***** RECORDS PROVIDED

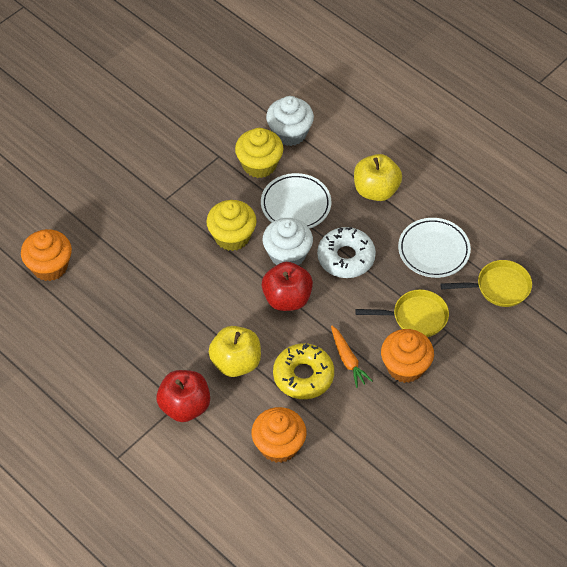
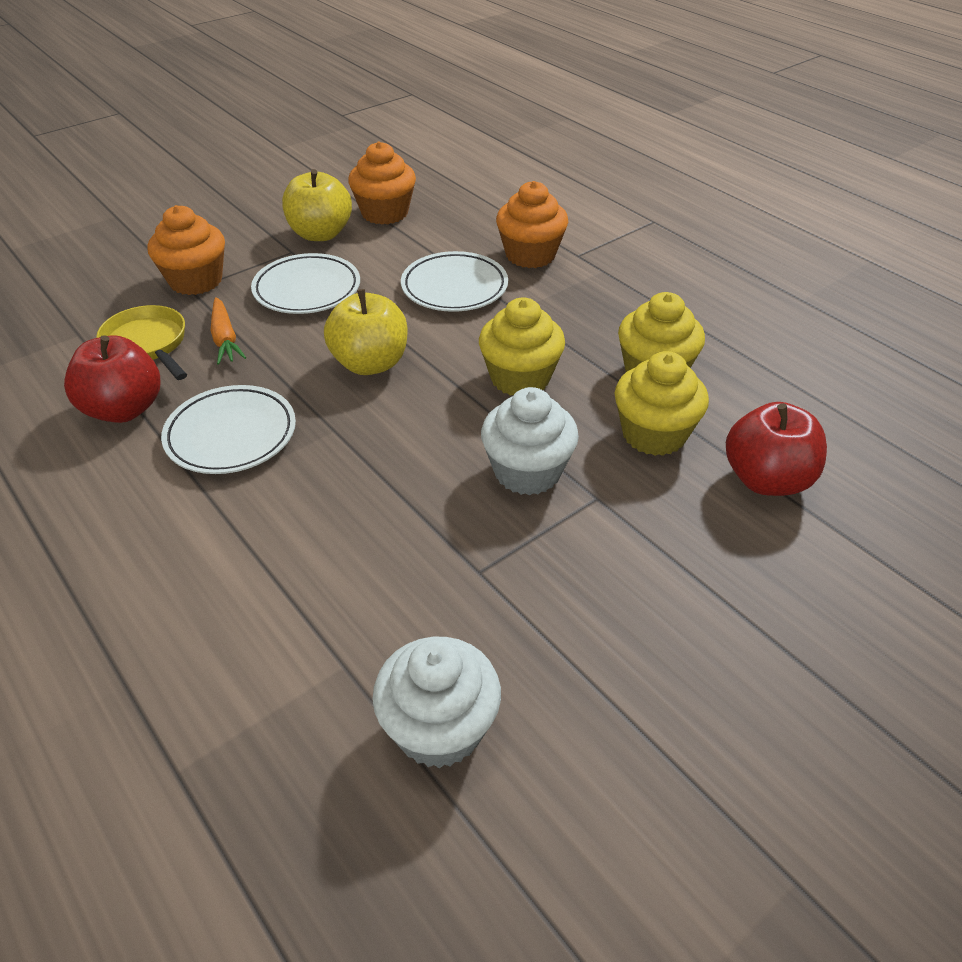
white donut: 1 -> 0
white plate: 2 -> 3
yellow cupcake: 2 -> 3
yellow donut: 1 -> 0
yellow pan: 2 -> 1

**********
***** RECORDS PROVIDED

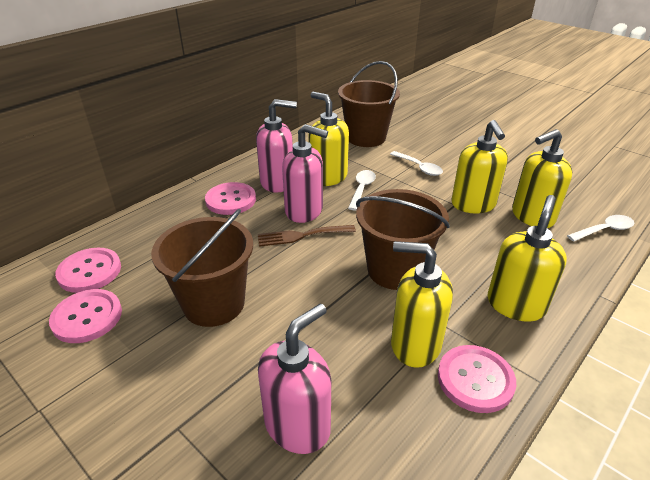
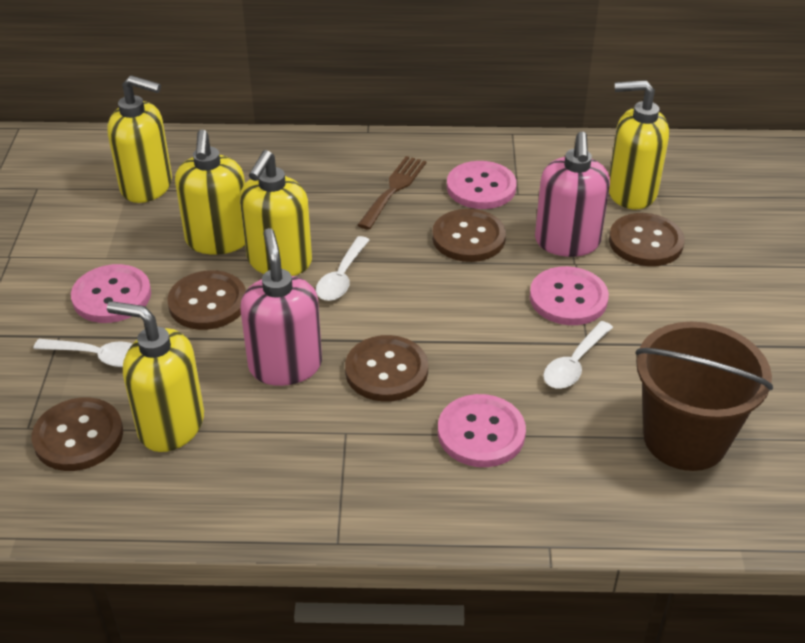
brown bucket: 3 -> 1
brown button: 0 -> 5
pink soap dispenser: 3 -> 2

**********

## WHAT IS EXPECTED
Across the whole listing above, find every line with the string "yellow" and copy it.

## RESULT
yellow cupcake: 2 -> 3
yellow donut: 1 -> 0
yellow pan: 2 -> 1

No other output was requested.